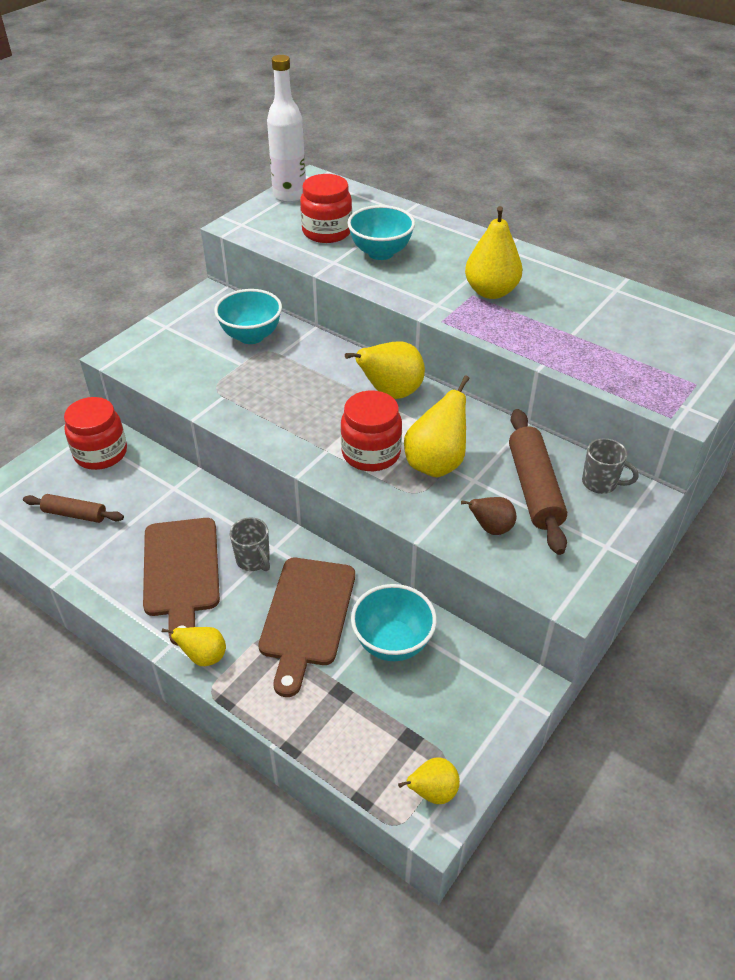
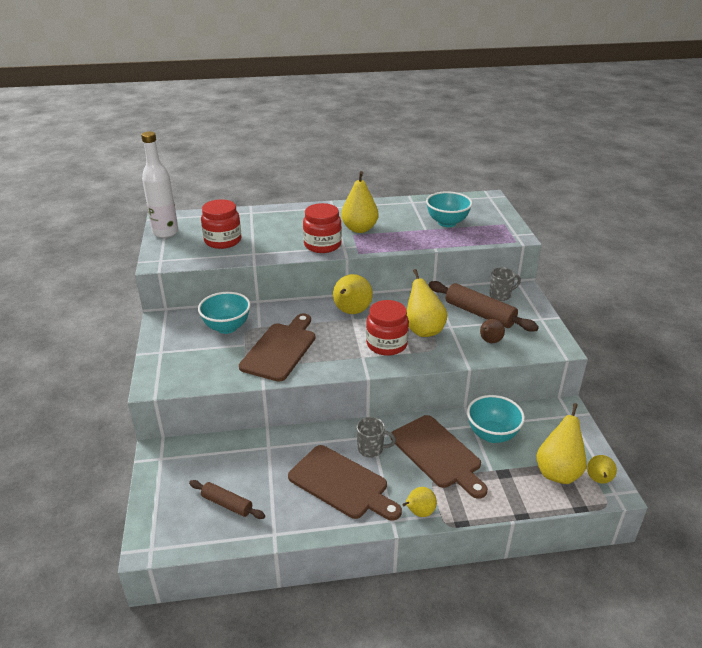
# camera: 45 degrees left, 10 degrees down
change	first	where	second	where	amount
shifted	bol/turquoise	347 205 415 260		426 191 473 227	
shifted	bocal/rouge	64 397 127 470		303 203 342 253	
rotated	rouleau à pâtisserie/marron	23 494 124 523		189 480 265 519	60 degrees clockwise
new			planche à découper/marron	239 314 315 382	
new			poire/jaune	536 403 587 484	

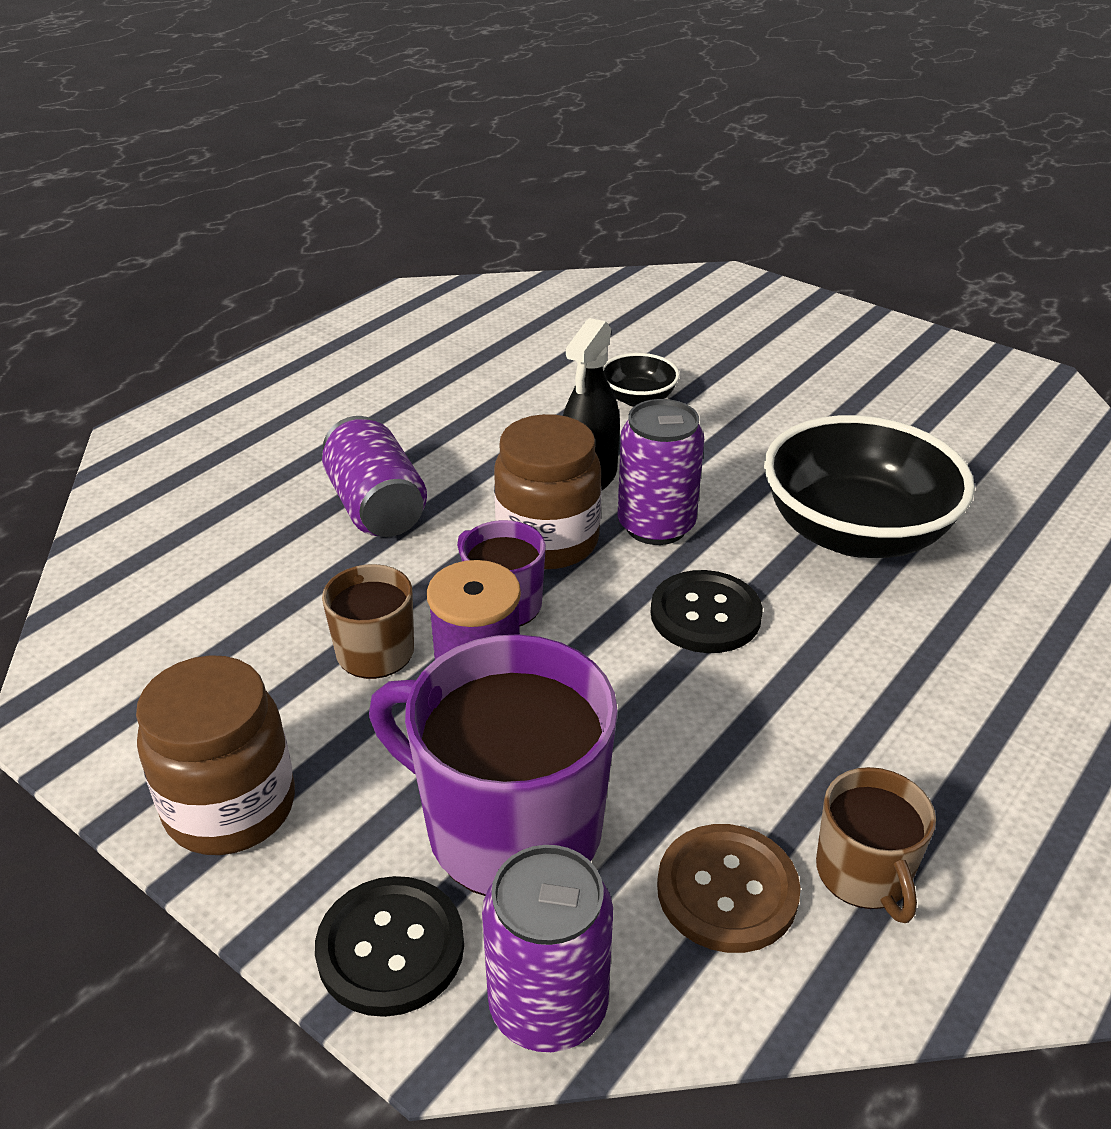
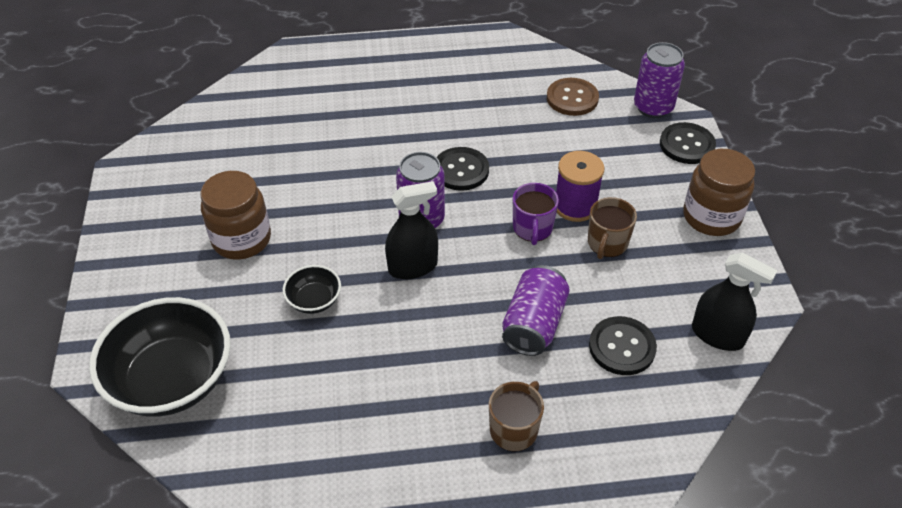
# camera: 135 degrees left, 10 degrees up
change	first	where	second	where	amount
shifted	bocal/marron	494 414 602 569		200 171 271 260	
shifted	bol/noir	764 415 975 558		89 297 231 417	
gone	tasse/violet	369 634 618 896			
shifted	tasse/marron	816 767 936 923		489 381 544 452	
new			vaporisateur/noir	692 253 777 351	
new			bouton/noir	589 316 657 375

== == ==

◆ **TASK ITEM**
Word for word, repeat all the data, but not its images.

◆ **TASK RESULT**
# camera: 45 degrees left, 10 degrees down
change	first	where	second	where	amount
shifted	bol/turquoise	347 205 415 260		426 191 473 227	
shifted	bocal/rouge	64 397 127 470		303 203 342 253	
rotated	rouleau à pâtisserie/marron	23 494 124 523		189 480 265 519	60 degrees clockwise
new			planche à découper/marron	239 314 315 382	
new			poire/jaune	536 403 587 484	

# camera: 135 degrees left, 10 degrees up
change	first	where	second	where	amount
shifted	bocal/marron	494 414 602 569		200 171 271 260	
shifted	bol/noir	764 415 975 558		89 297 231 417	
gone	tasse/violet	369 634 618 896			
shifted	tasse/marron	816 767 936 923		489 381 544 452	
new			vaporisateur/noir	692 253 777 351	
new			bouton/noir	589 316 657 375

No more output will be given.